┏━━

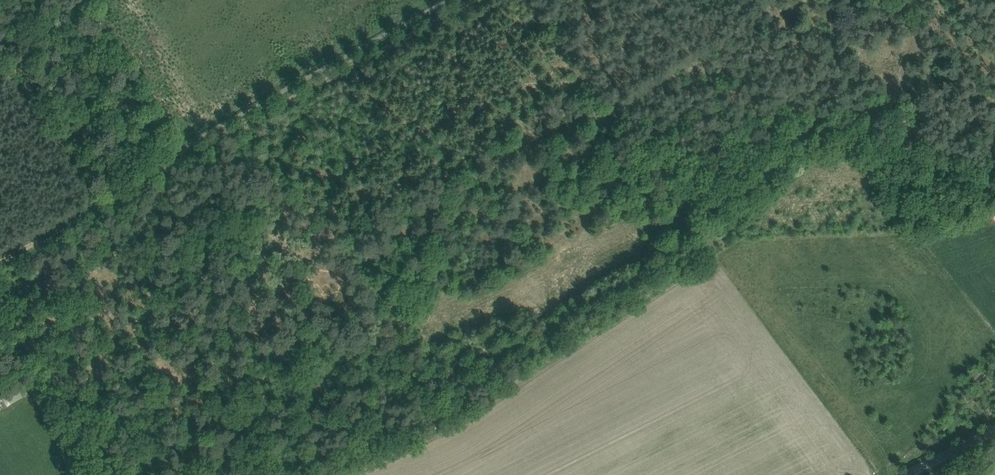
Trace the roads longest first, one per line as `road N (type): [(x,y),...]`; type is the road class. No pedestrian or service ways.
road 1 (track): [(526,0),(662,173),(678,215),(445,386),(249,124)]
road 2 (track): [(0,262),(469,0)]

┗━━

■ Work to be completed ■
Please retype all of the material exactly, skipping whatever images it holds.

■ Result of this task ■
Trace the roads longest first, one per line as `road N (type): [(x,y),...]`; type is the road class. No pedestrian or service ways.
road 1 (track): [(526,0),(662,173),(678,215),(445,386),(249,124)]
road 2 (track): [(0,262),(469,0)]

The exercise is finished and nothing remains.